[Stored items from a collection]
════

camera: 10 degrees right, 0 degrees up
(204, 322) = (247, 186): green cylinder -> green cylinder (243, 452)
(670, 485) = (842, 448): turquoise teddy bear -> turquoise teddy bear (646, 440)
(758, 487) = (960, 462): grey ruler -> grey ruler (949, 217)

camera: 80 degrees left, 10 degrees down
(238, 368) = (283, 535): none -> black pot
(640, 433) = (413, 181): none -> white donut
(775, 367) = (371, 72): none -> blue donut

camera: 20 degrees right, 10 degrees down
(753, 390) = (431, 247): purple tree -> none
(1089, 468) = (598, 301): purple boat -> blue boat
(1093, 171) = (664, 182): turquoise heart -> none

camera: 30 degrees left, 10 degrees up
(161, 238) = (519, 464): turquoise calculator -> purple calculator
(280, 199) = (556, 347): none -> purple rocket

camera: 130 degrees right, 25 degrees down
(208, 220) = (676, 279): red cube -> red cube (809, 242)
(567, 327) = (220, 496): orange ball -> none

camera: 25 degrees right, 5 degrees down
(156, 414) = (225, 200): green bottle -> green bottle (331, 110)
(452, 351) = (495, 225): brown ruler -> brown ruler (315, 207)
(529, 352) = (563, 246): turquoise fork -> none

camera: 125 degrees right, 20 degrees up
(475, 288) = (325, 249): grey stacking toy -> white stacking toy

════

*Goal of the exercise*: Copy out the data above, word for word.

*Problem solution*:
camera: 10 degrees right, 0 degrees up
(204, 322) = (247, 186): green cylinder -> green cylinder (243, 452)
(670, 485) = (842, 448): turquoise teddy bear -> turquoise teddy bear (646, 440)
(758, 487) = (960, 462): grey ruler -> grey ruler (949, 217)

camera: 80 degrees left, 10 degrees down
(238, 368) = (283, 535): none -> black pot
(640, 433) = (413, 181): none -> white donut
(775, 367) = (371, 72): none -> blue donut

camera: 20 degrees right, 10 degrees down
(753, 390) = (431, 247): purple tree -> none
(1089, 468) = (598, 301): purple boat -> blue boat
(1093, 171) = (664, 182): turquoise heart -> none

camera: 30 degrees left, 10 degrees up
(161, 238) = (519, 464): turquoise calculator -> purple calculator
(280, 199) = (556, 347): none -> purple rocket

camera: 130 degrees right, 25 degrees down
(208, 220) = (676, 279): red cube -> red cube (809, 242)
(567, 327) = (220, 496): orange ball -> none

camera: 25 degrees right, 5 degrees down
(156, 414) = (225, 200): green bottle -> green bottle (331, 110)
(452, 351) = (495, 225): brown ruler -> brown ruler (315, 207)
(529, 352) = (563, 246): turquoise fork -> none

camera: 125 degrees right, 20 degrees up
(475, 288) = (325, 249): grey stacking toy -> white stacking toy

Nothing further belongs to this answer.